Change listing data:
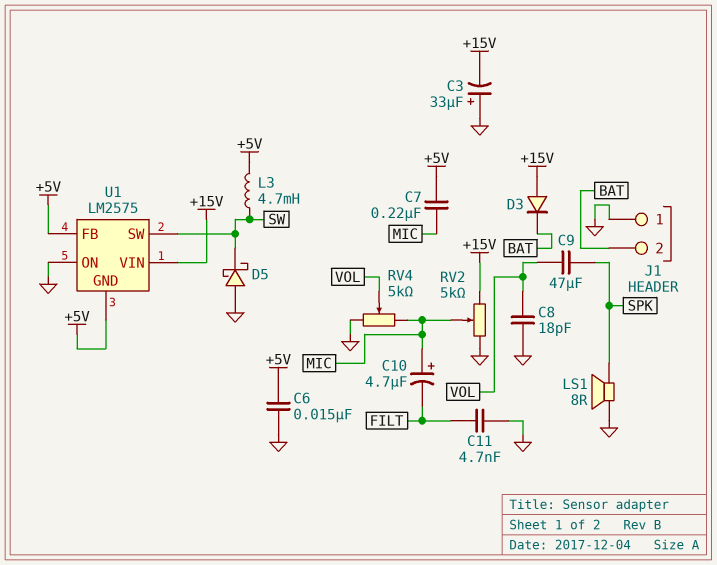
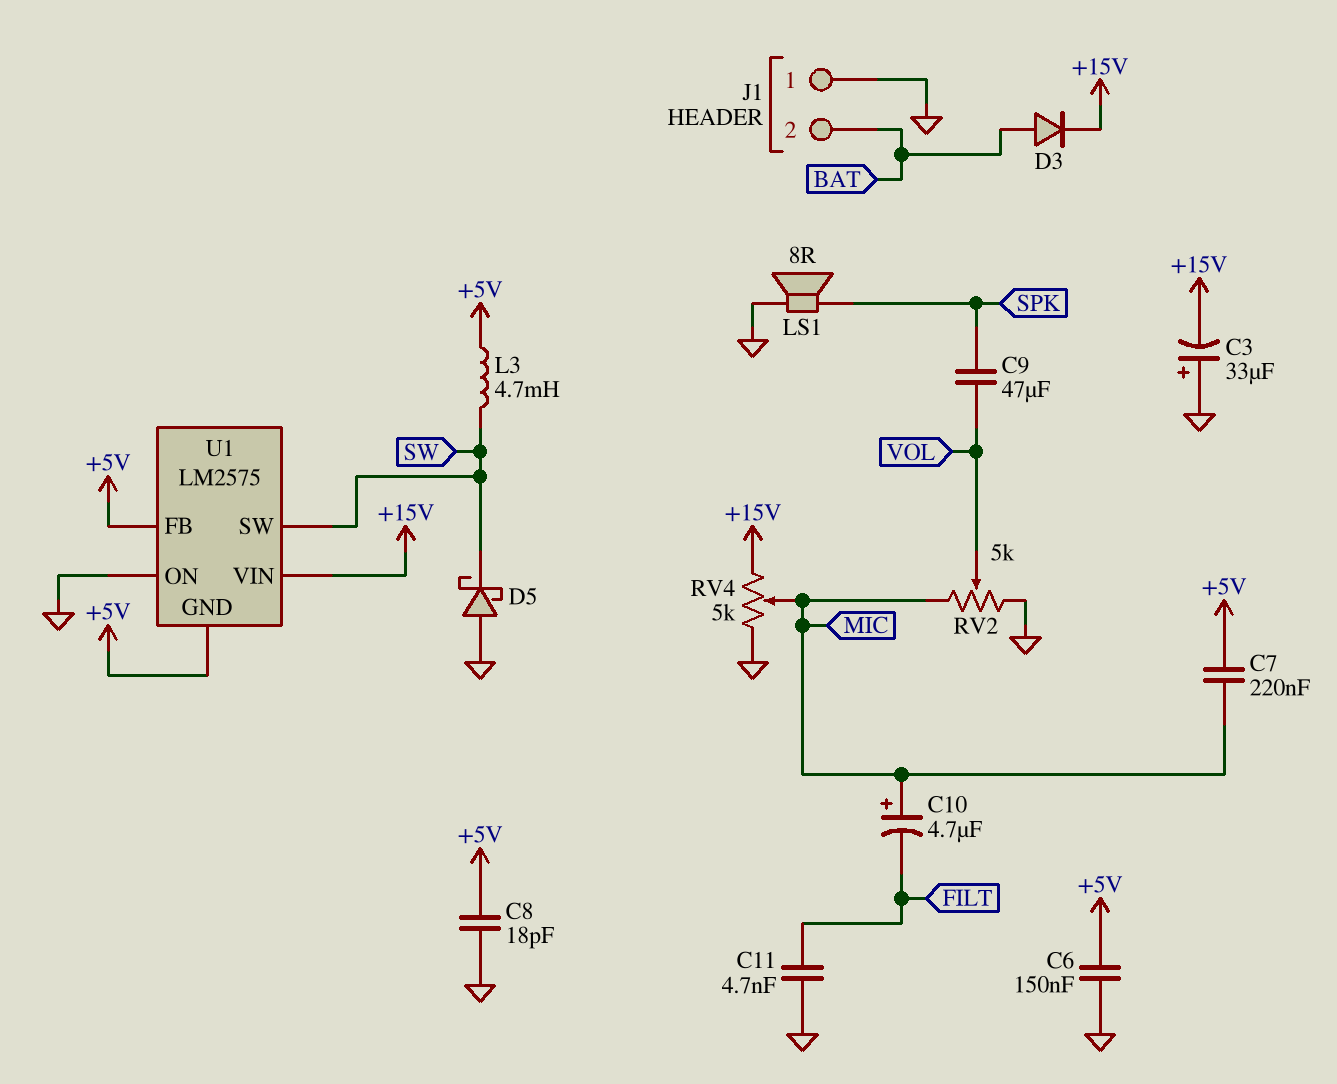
C6: 15nF (+5V, GND) -> 150nF (+5V, GND)
C8: 18pF (GND, VOL) -> 18pF (+5V, GND)
D3: diode (A +15V, K BAT) -> diode (A BAT, K +15V)
RV2: 5k (+15V, GND, wiper MIC) -> 5k (GND, MIC, wiper VOL)
RV4: 5k (GND, MIC, wiper VOL) -> 5k (+15V, GND, wiper MIC)

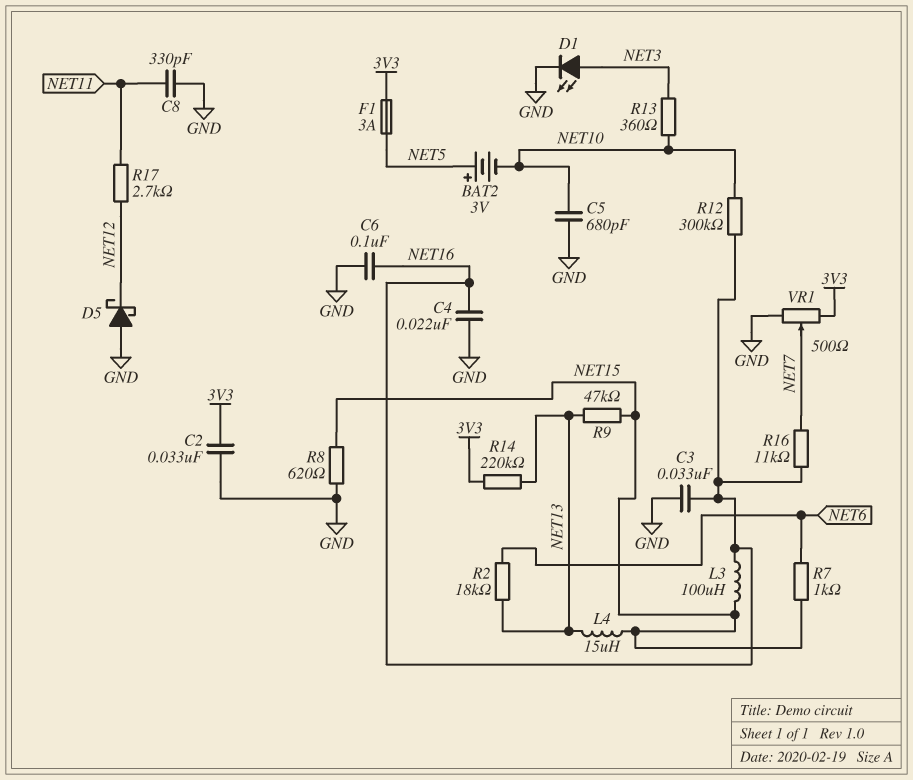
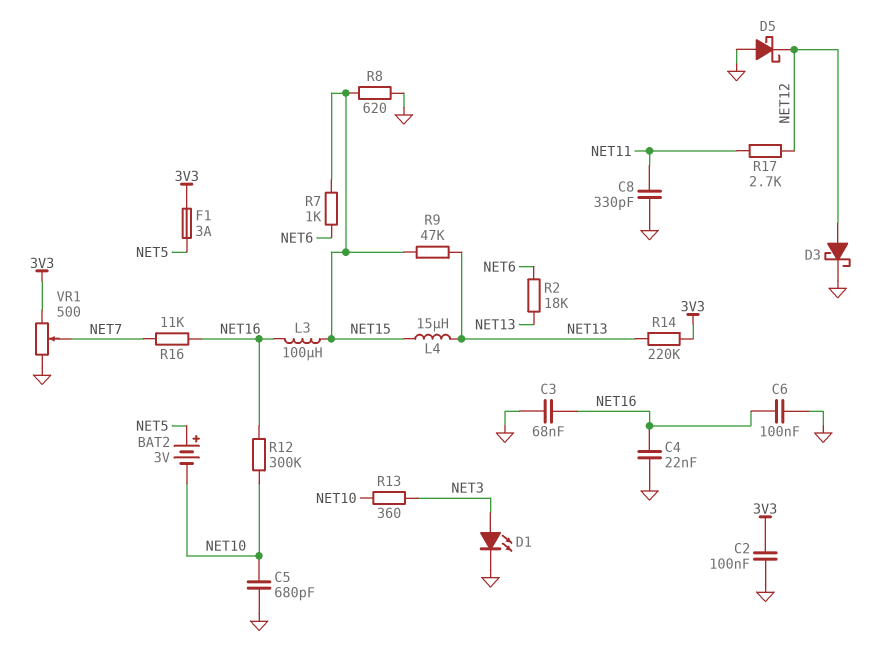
C2: 33nF (3V3, GND) -> 100nF (3V3, GND)
C3: 33nF (GND, NET16) -> 68nF (GND, NET16)
D3: none -> schottky (A NET12, K GND)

AIM OF THE TASK:
Write out the entries again, word for word. No images.

RESULT:
C6: 15nF (+5V, GND) -> 150nF (+5V, GND)
C8: 18pF (GND, VOL) -> 18pF (+5V, GND)
D3: diode (A +15V, K BAT) -> diode (A BAT, K +15V)
RV2: 5k (+15V, GND, wiper MIC) -> 5k (GND, MIC, wiper VOL)
RV4: 5k (GND, MIC, wiper VOL) -> 5k (+15V, GND, wiper MIC)

C2: 33nF (3V3, GND) -> 100nF (3V3, GND)
C3: 33nF (GND, NET16) -> 68nF (GND, NET16)
D3: none -> schottky (A NET12, K GND)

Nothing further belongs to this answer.